### [ACTION ITEM]
Write down each of the records again, exactly and in full.
### MATERIAL TO PROCESS ###
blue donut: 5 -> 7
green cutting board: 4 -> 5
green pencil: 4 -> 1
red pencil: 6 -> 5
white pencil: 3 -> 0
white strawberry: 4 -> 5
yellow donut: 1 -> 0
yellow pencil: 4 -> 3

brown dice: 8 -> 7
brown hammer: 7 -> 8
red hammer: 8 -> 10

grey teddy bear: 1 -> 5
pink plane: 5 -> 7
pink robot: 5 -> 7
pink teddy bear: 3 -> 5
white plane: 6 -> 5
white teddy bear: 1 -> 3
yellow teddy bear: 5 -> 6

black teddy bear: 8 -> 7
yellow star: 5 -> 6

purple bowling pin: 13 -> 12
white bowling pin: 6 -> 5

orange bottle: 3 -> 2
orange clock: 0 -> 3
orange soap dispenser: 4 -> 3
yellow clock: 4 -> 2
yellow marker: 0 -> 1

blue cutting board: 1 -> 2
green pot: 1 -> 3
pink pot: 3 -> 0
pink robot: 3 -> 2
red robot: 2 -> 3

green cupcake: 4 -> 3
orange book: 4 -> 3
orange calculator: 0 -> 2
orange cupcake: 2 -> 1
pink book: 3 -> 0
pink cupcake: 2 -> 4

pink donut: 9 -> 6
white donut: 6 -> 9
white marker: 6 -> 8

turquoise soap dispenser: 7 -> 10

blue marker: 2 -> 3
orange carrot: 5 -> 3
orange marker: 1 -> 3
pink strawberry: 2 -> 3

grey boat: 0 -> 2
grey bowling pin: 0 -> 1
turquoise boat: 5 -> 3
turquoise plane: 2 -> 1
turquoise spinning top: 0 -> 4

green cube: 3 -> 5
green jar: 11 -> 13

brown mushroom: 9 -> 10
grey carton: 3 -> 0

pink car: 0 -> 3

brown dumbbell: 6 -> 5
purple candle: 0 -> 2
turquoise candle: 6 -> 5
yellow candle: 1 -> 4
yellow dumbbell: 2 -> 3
###
### [WRITTEN SOLUTION]
blue donut: 5 -> 7
green cutting board: 4 -> 5
green pencil: 4 -> 1
red pencil: 6 -> 5
white pencil: 3 -> 0
white strawberry: 4 -> 5
yellow donut: 1 -> 0
yellow pencil: 4 -> 3

brown dice: 8 -> 7
brown hammer: 7 -> 8
red hammer: 8 -> 10

grey teddy bear: 1 -> 5
pink plane: 5 -> 7
pink robot: 5 -> 7
pink teddy bear: 3 -> 5
white plane: 6 -> 5
white teddy bear: 1 -> 3
yellow teddy bear: 5 -> 6

black teddy bear: 8 -> 7
yellow star: 5 -> 6

purple bowling pin: 13 -> 12
white bowling pin: 6 -> 5

orange bottle: 3 -> 2
orange clock: 0 -> 3
orange soap dispenser: 4 -> 3
yellow clock: 4 -> 2
yellow marker: 0 -> 1

blue cutting board: 1 -> 2
green pot: 1 -> 3
pink pot: 3 -> 0
pink robot: 3 -> 2
red robot: 2 -> 3

green cupcake: 4 -> 3
orange book: 4 -> 3
orange calculator: 0 -> 2
orange cupcake: 2 -> 1
pink book: 3 -> 0
pink cupcake: 2 -> 4

pink donut: 9 -> 6
white donut: 6 -> 9
white marker: 6 -> 8

turquoise soap dispenser: 7 -> 10

blue marker: 2 -> 3
orange carrot: 5 -> 3
orange marker: 1 -> 3
pink strawberry: 2 -> 3

grey boat: 0 -> 2
grey bowling pin: 0 -> 1
turquoise boat: 5 -> 3
turquoise plane: 2 -> 1
turquoise spinning top: 0 -> 4

green cube: 3 -> 5
green jar: 11 -> 13

brown mushroom: 9 -> 10
grey carton: 3 -> 0

pink car: 0 -> 3

brown dumbbell: 6 -> 5
purple candle: 0 -> 2
turquoise candle: 6 -> 5
yellow candle: 1 -> 4
yellow dumbbell: 2 -> 3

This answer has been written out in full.